The task calls for every entry to be printed word for word, without the images.
┏━━
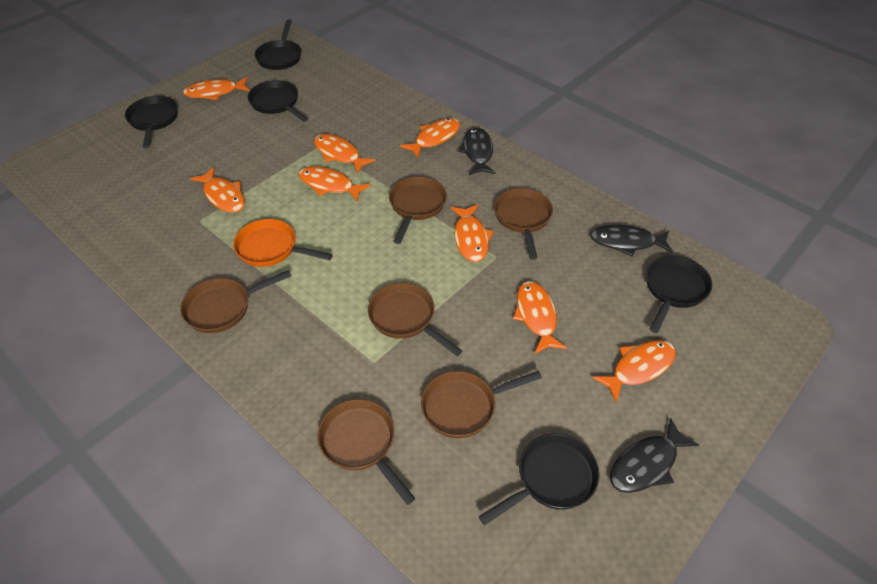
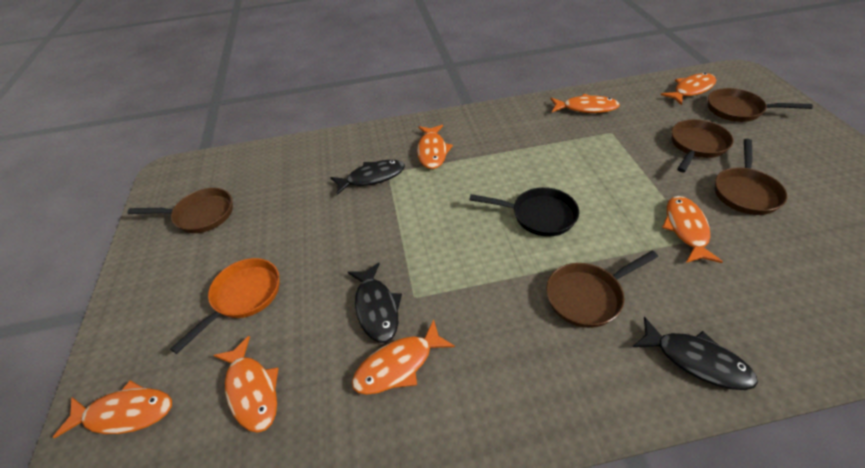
black pan: 5 -> 1
brown pan: 6 -> 5
orange fish: 8 -> 7

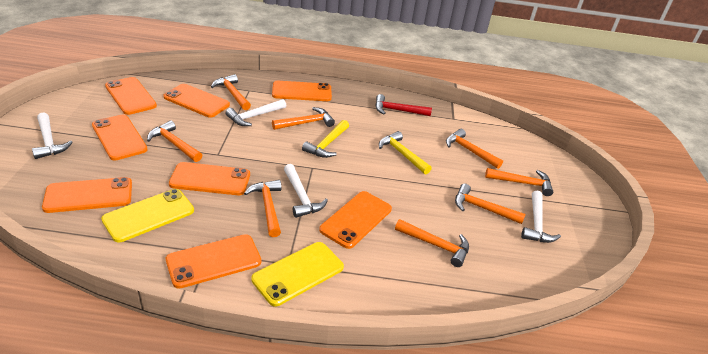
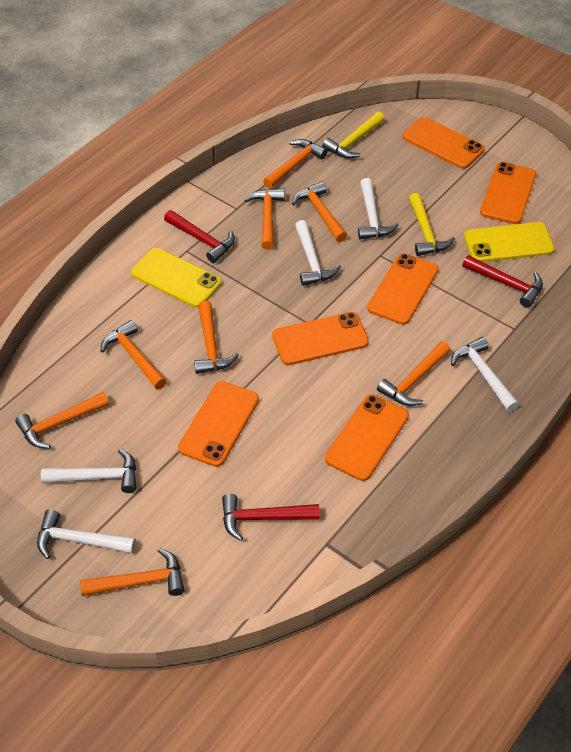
orange phone: 8 -> 6
red hammer: 1 -> 3
white hammer: 4 -> 5

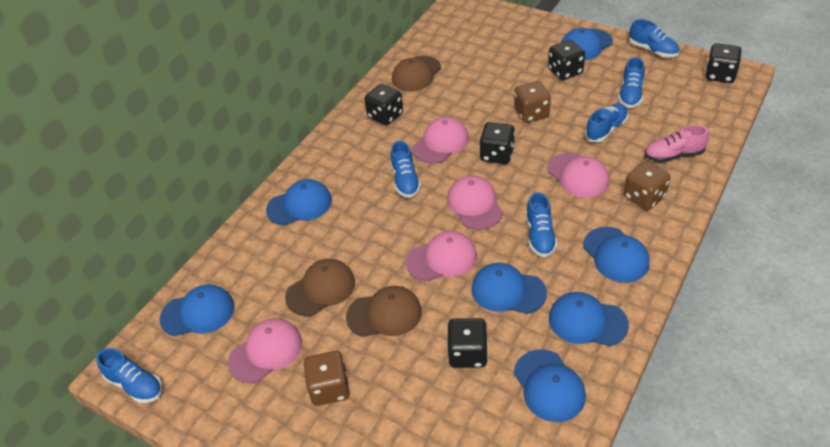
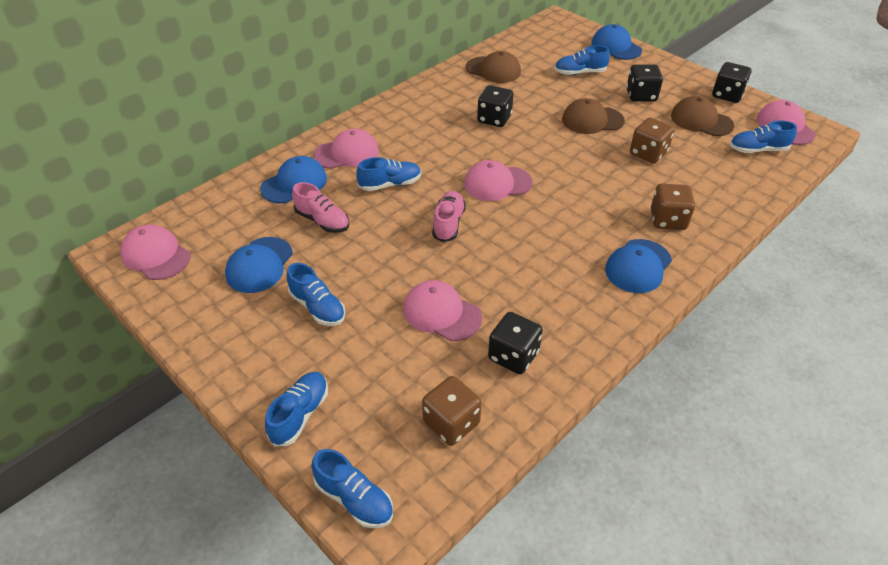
black dice: 5 -> 4
blue cap: 7 -> 4
pink shoe: 1 -> 2

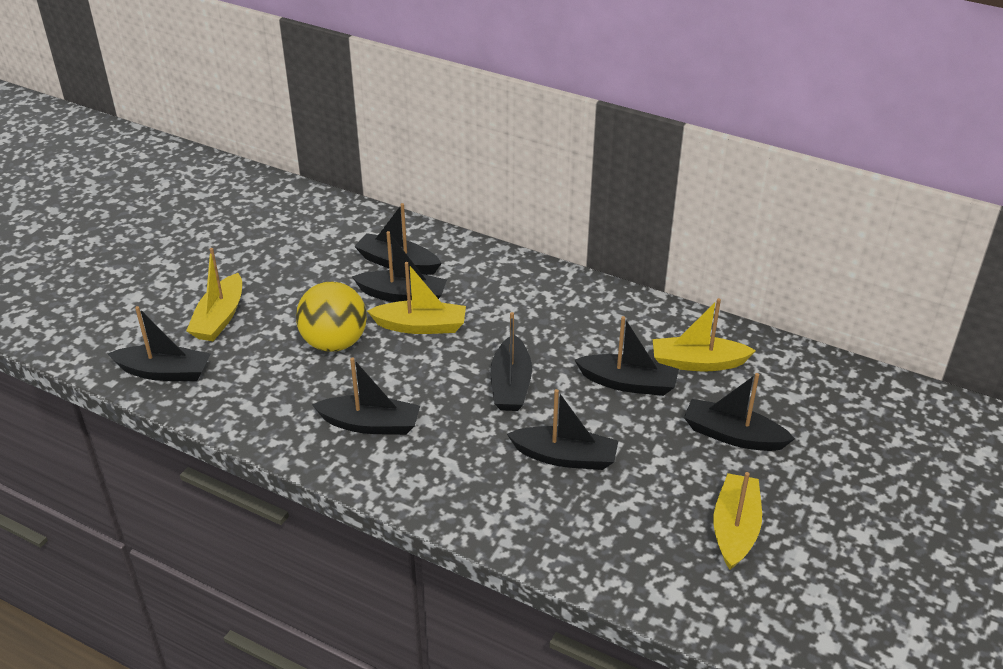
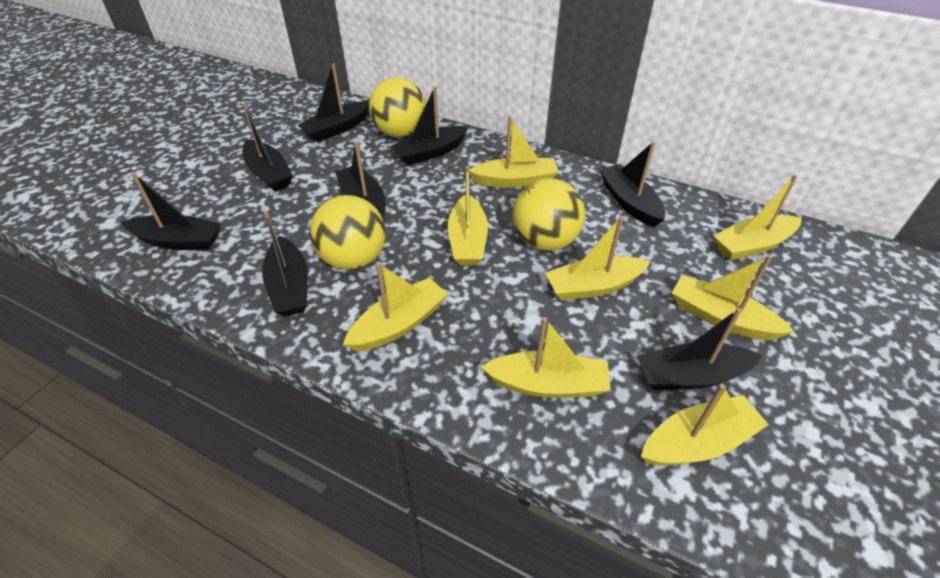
yellow ball: 1 -> 3
yellow boat: 4 -> 8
┗━━
**Answer area**
black pan: 5 -> 1
brown pan: 6 -> 5
orange fish: 8 -> 7

orange phone: 8 -> 6
red hammer: 1 -> 3
white hammer: 4 -> 5

black dice: 5 -> 4
blue cap: 7 -> 4
pink shoe: 1 -> 2

yellow ball: 1 -> 3
yellow boat: 4 -> 8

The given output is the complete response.